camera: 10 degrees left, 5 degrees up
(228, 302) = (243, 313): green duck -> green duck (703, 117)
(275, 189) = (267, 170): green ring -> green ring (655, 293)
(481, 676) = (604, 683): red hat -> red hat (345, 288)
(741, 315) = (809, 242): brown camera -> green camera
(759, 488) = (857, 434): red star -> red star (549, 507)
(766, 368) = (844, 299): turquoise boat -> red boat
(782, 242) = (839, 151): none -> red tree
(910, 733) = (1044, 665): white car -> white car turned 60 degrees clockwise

....................

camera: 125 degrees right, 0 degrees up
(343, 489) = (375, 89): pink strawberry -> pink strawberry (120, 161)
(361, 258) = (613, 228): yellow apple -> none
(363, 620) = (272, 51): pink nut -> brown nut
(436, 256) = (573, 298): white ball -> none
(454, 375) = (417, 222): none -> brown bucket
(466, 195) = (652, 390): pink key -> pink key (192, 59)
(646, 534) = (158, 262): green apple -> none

....................

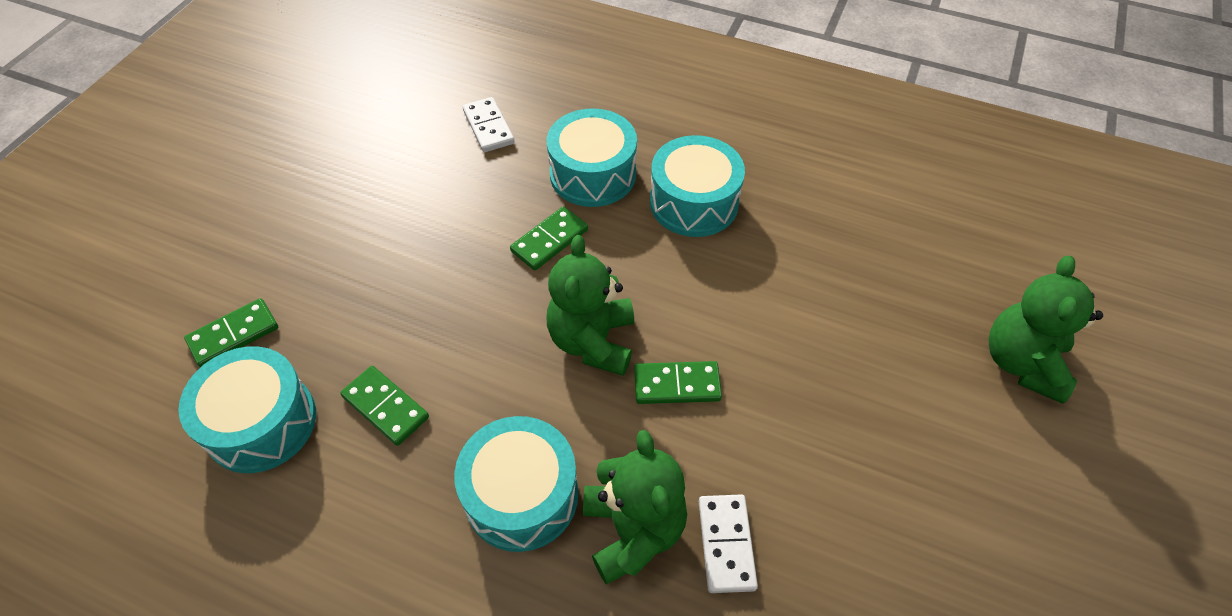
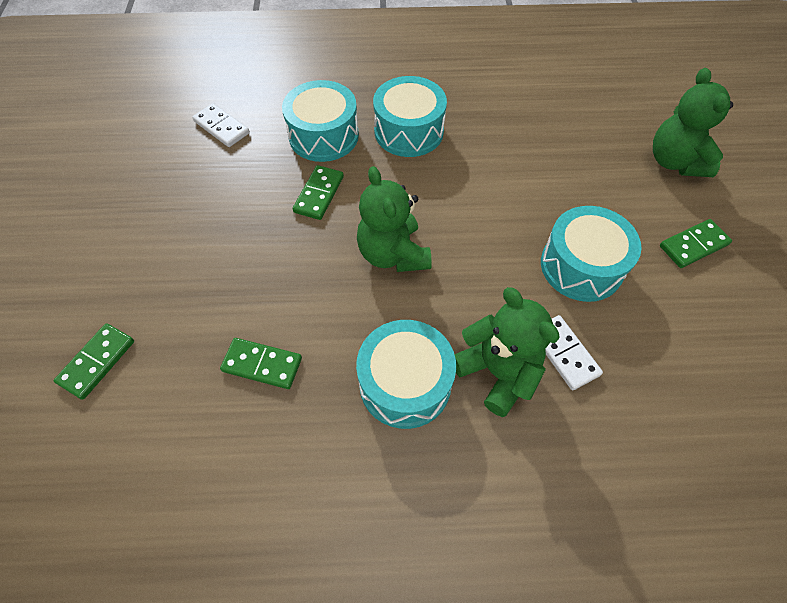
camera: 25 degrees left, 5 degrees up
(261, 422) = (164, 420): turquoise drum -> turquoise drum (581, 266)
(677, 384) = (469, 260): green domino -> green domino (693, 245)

....................

WORK INSTRUCTION ->
Every line above from the line with "camera: 25 degrees left, 5 degrees up" to the line with "(677, 384) = (469, 260): green", both included, must be reproduced exactly, and no other line may appear.

ANSWER SECTION ->
camera: 25 degrees left, 5 degrees up
(261, 422) = (164, 420): turquoise drum -> turquoise drum (581, 266)
(677, 384) = (469, 260): green domino -> green domino (693, 245)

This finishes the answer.